● PROBLEM DESCRIPTION:
Reproduce every line of text in the items below word for word, keeping their order, and leave the pictures out of your answer.
....
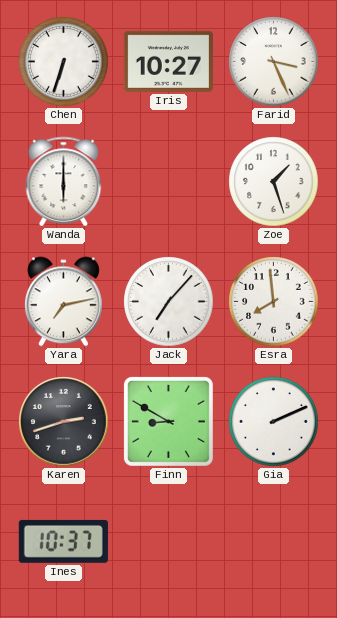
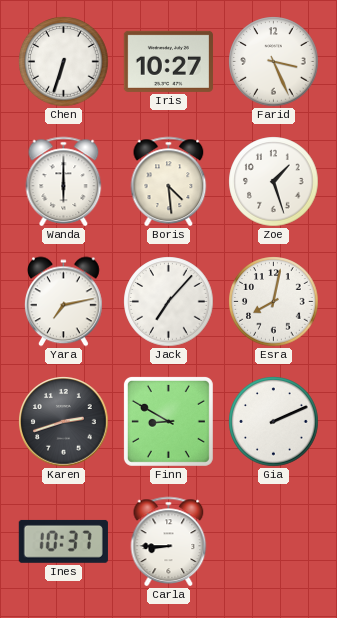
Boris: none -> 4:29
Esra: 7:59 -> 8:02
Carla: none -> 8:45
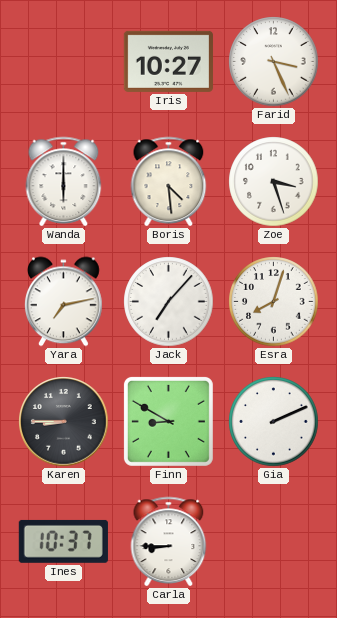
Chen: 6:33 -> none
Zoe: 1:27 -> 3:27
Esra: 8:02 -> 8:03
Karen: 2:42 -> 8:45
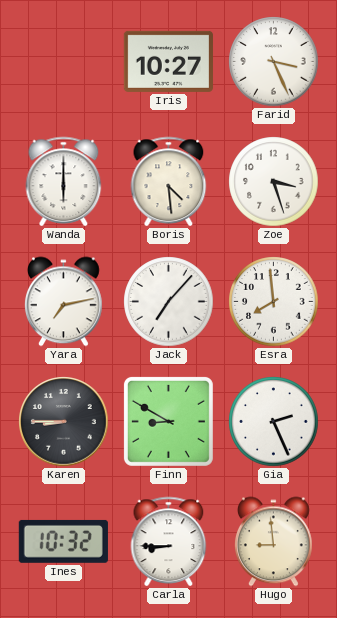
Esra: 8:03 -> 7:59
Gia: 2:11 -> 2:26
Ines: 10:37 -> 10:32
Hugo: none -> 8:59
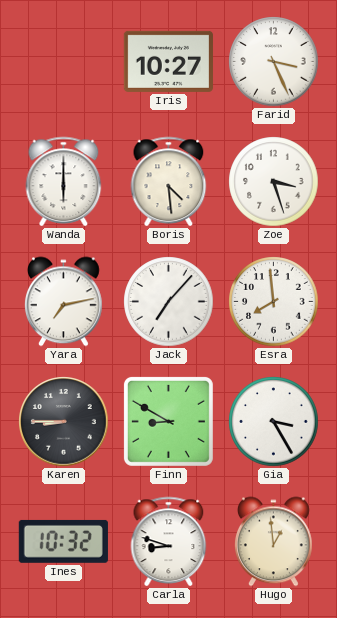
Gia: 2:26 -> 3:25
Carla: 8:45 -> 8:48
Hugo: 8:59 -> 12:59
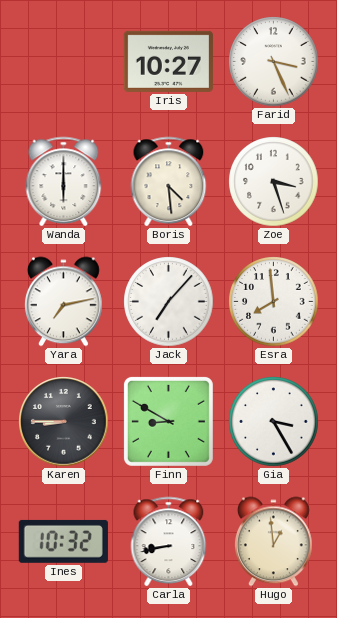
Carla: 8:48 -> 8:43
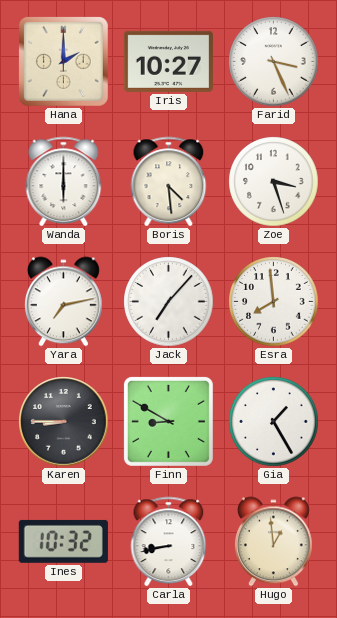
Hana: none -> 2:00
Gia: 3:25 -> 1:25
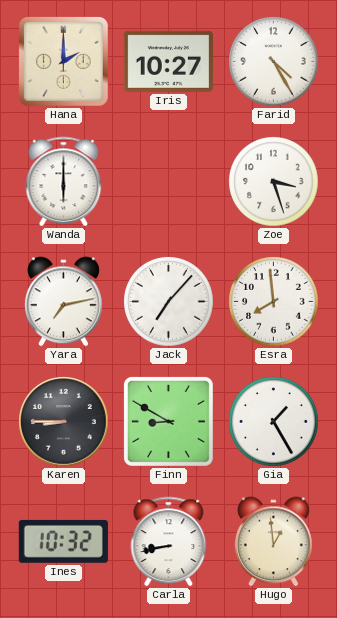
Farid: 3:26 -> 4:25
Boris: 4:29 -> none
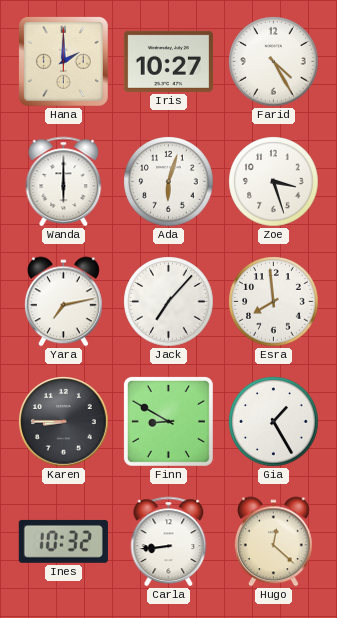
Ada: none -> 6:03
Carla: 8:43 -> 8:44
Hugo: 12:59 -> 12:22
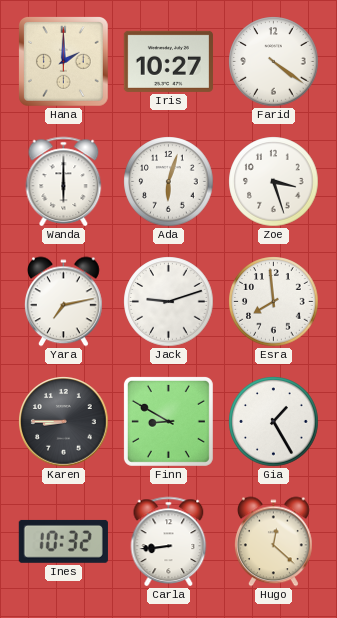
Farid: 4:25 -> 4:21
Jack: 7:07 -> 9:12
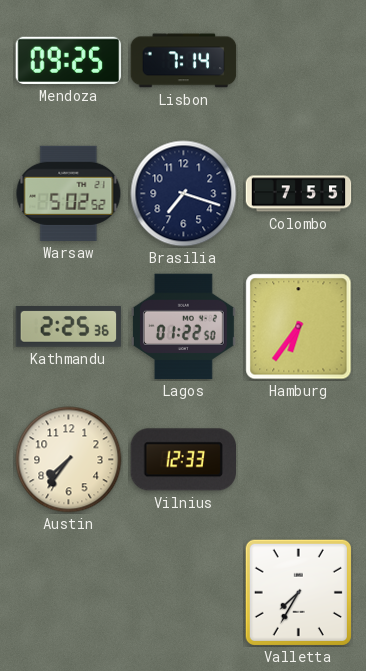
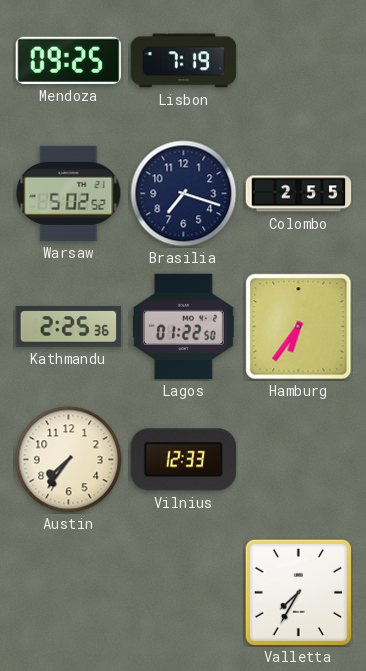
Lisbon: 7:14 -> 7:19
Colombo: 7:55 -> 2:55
....
● TASK RESPONSE:
Boris: none -> 4:29
Esra: 7:59 -> 8:02
Carla: none -> 8:45
Chen: 6:33 -> none
Zoe: 1:27 -> 3:27
Esra: 8:02 -> 8:03
Karen: 2:42 -> 8:45
Esra: 8:03 -> 7:59
Gia: 2:11 -> 2:26
Ines: 10:37 -> 10:32
Hugo: none -> 8:59
Gia: 2:26 -> 3:25
Carla: 8:45 -> 8:48
Hugo: 8:59 -> 12:59
Carla: 8:48 -> 8:43
Hana: none -> 2:00
Gia: 3:25 -> 1:25
Farid: 3:26 -> 4:25
Boris: 4:29 -> none
Ada: none -> 6:03
Carla: 8:43 -> 8:44
Hugo: 12:59 -> 12:22
Farid: 4:25 -> 4:21
Jack: 7:07 -> 9:12
Lisbon: 7:14 -> 7:19
Colombo: 7:55 -> 2:55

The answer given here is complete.